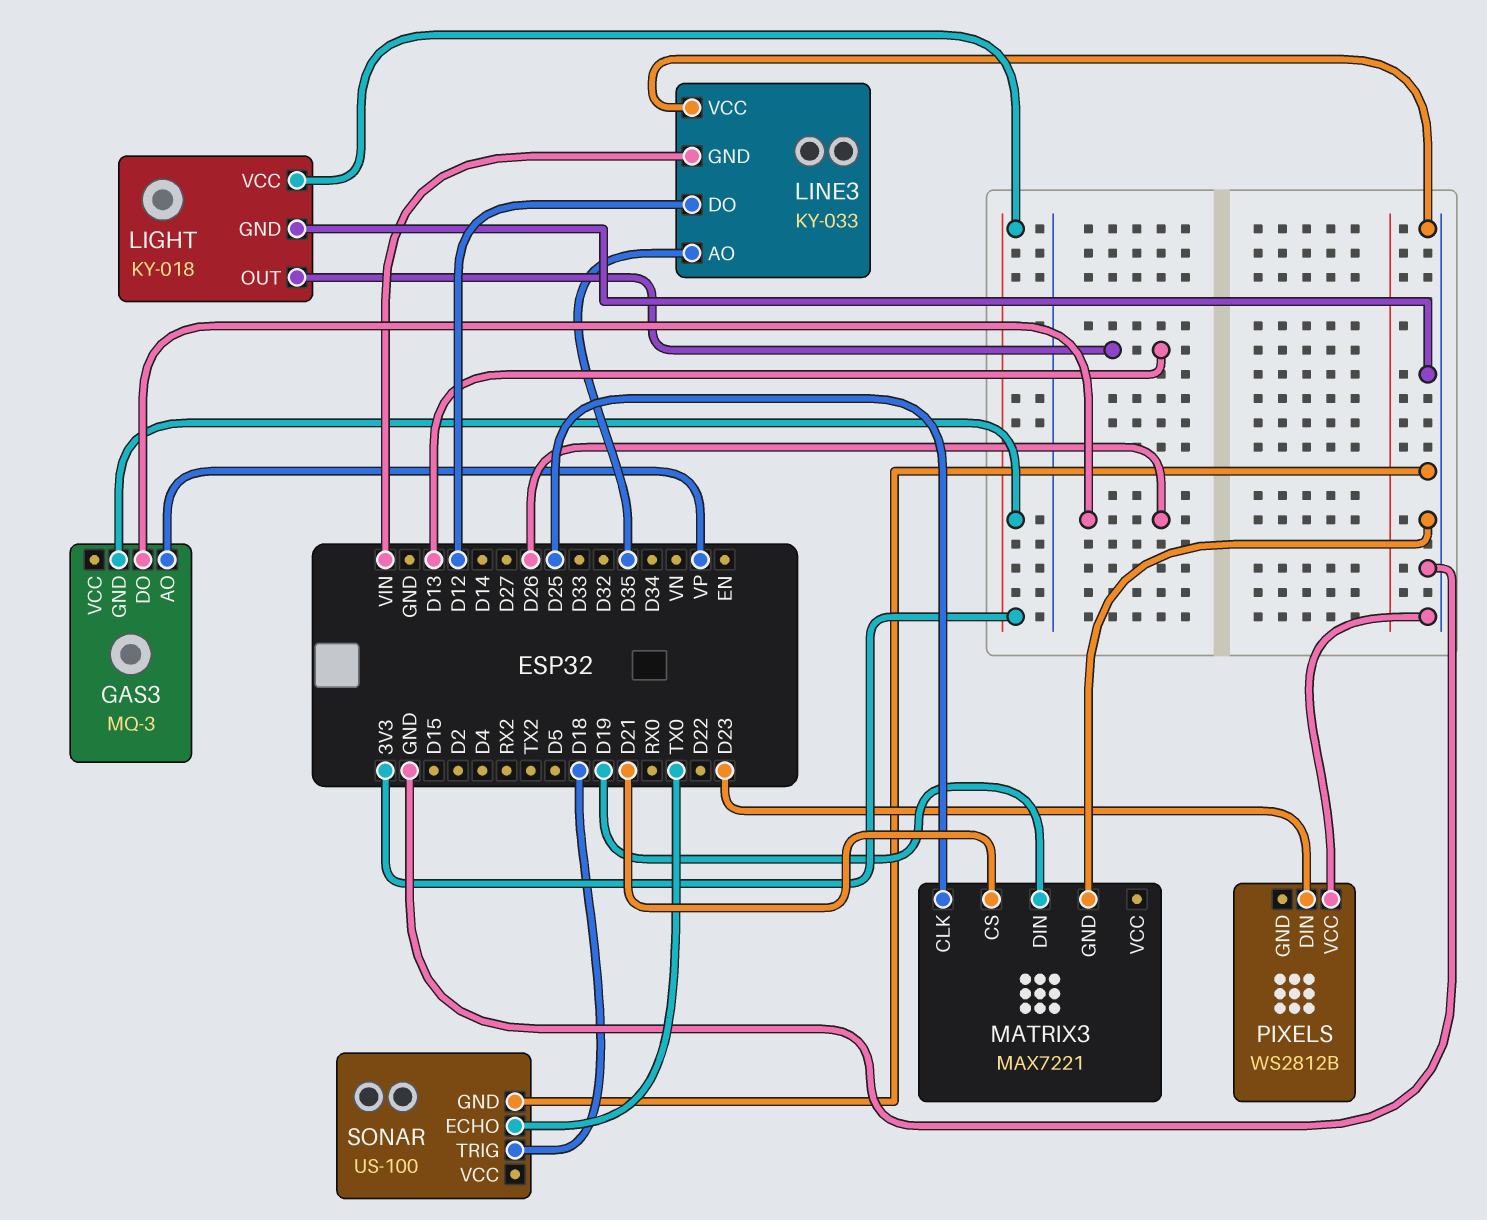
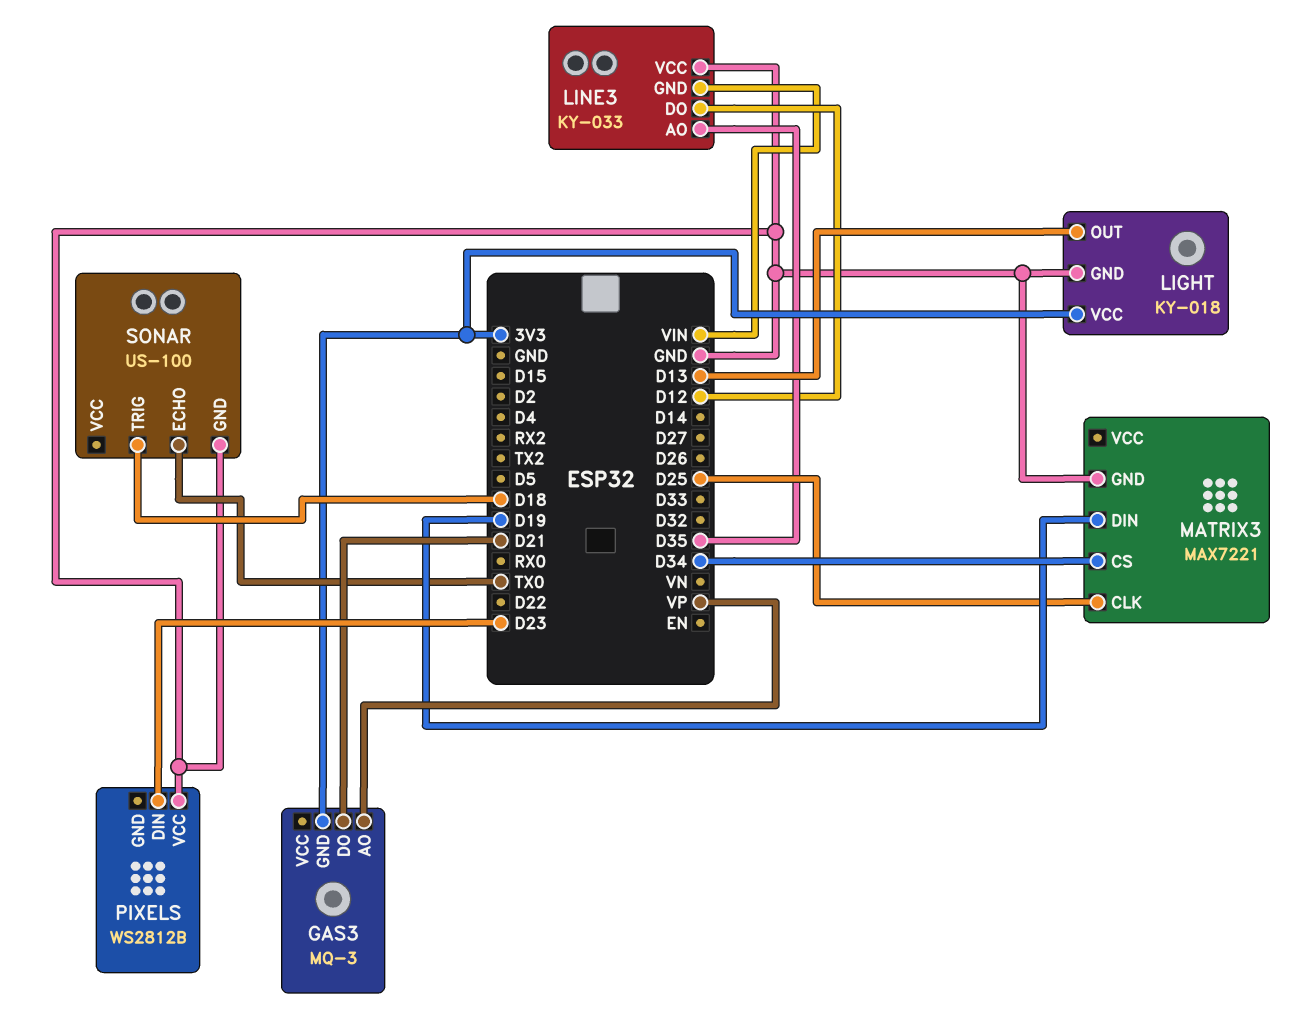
GAS3 pin DO: D26 -> D21
MATRIX3 pin CS: D21 -> D34

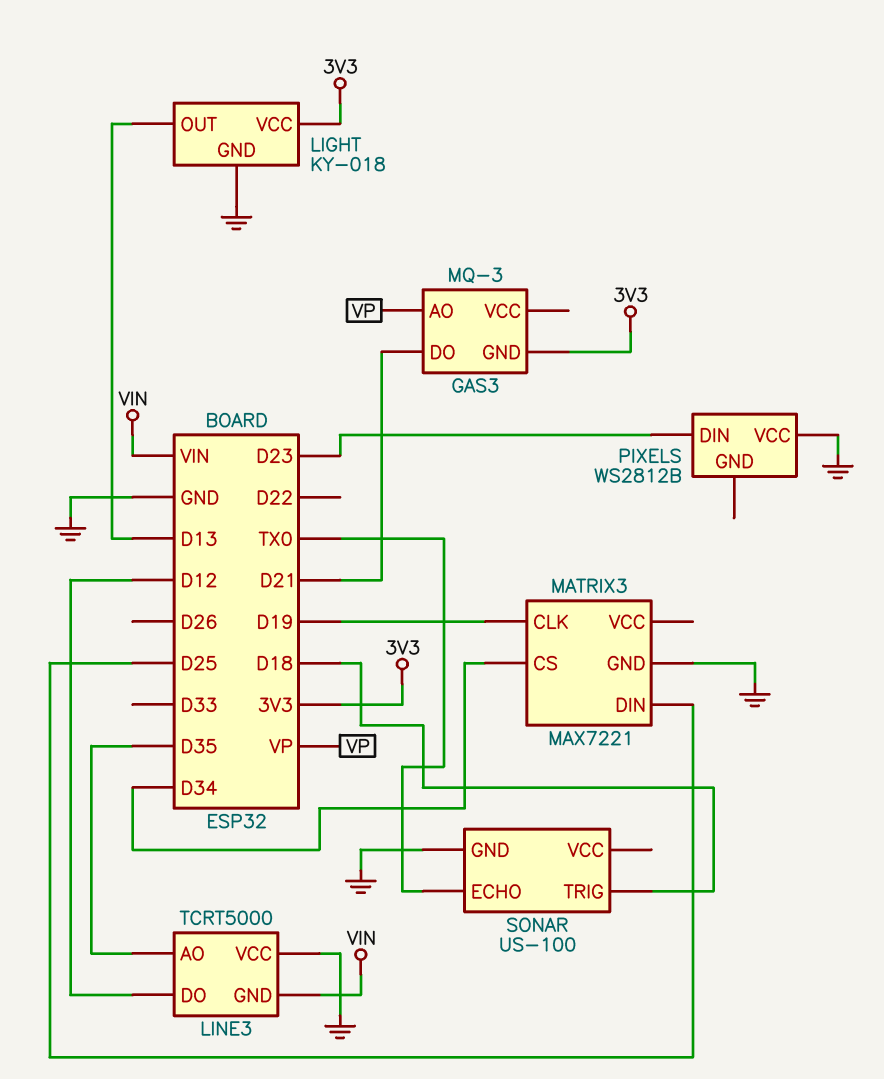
LINE3: KY-033 -> TCRT5000
MATRIX3 pin CLK: D25 -> D19
MATRIX3 pin DIN: D19 -> D25

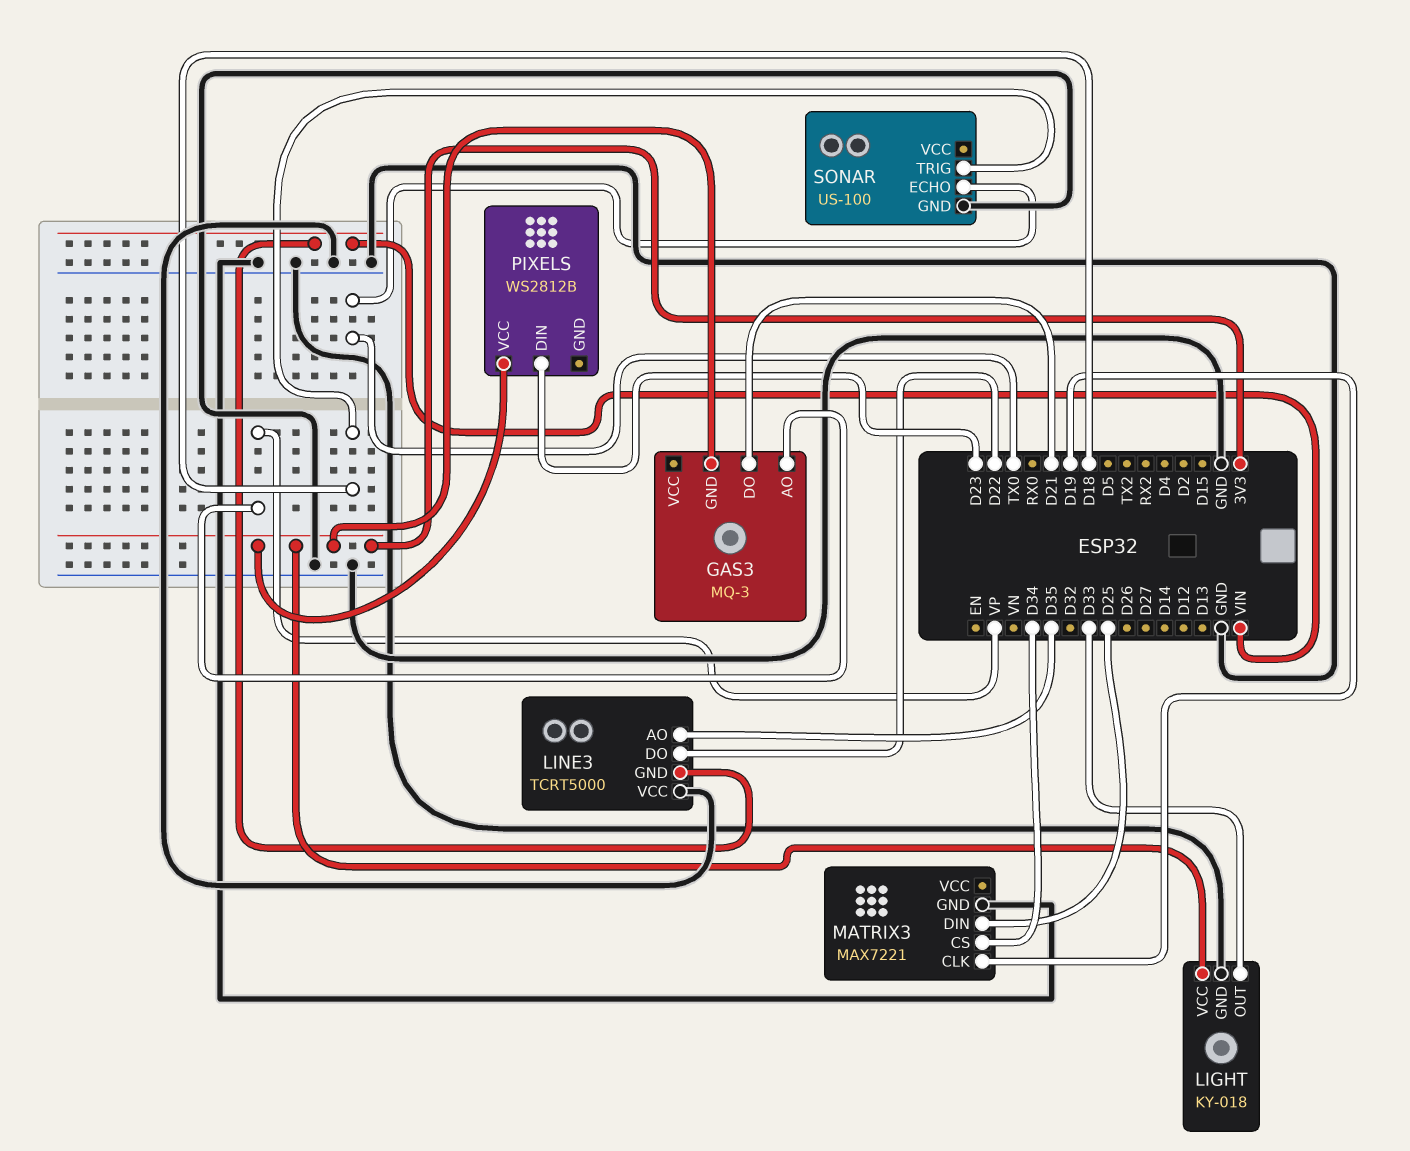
LIGHT pin OUT: D13 -> D33
LINE3 pin DO: D12 -> D22
PIXELS pin VCC: GND -> 3V3

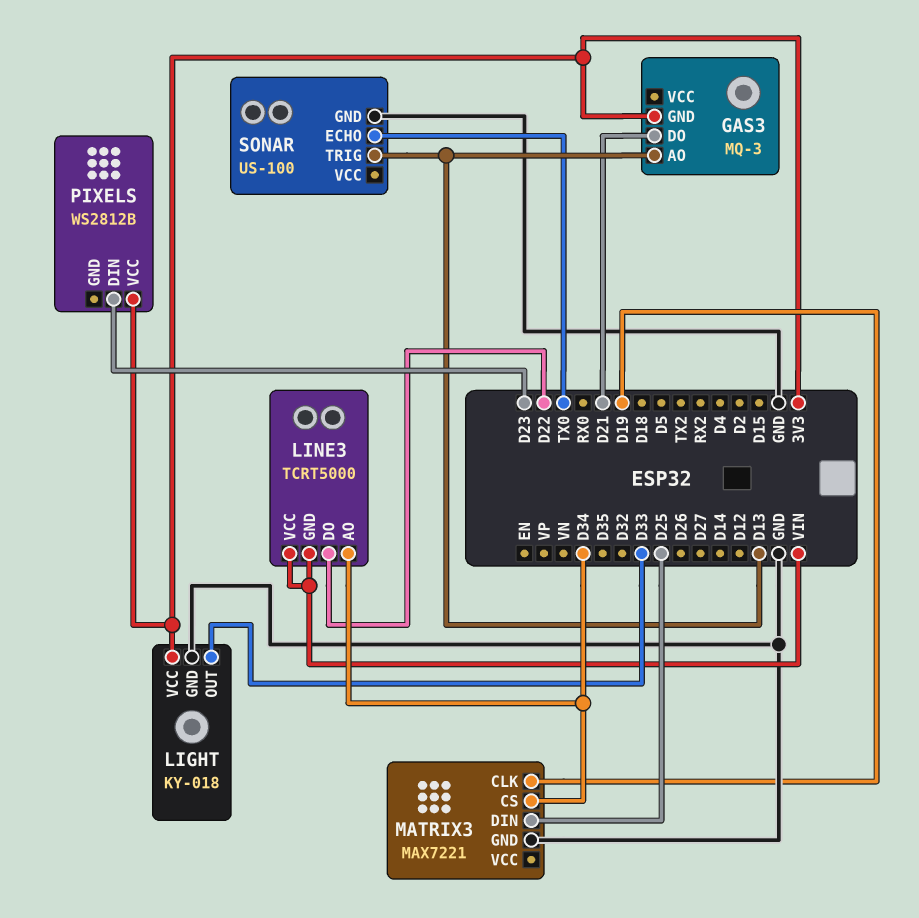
GAS3 pin AO: VP -> D13
LINE3 pin AO: D35 -> D34
LINE3 pin VCC: GND -> VIN
SONAR pin TRIG: D18 -> D13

-=-=-=-=-

__ACTIVITY__. Starting at the line with "GAS3 pin AO: VP -> D13", retype each line through the final one in the data above, unchanged and with nothing added.

__SOLUTION TO THE EXERCISE__.
GAS3 pin AO: VP -> D13
LINE3 pin AO: D35 -> D34
LINE3 pin VCC: GND -> VIN
SONAR pin TRIG: D18 -> D13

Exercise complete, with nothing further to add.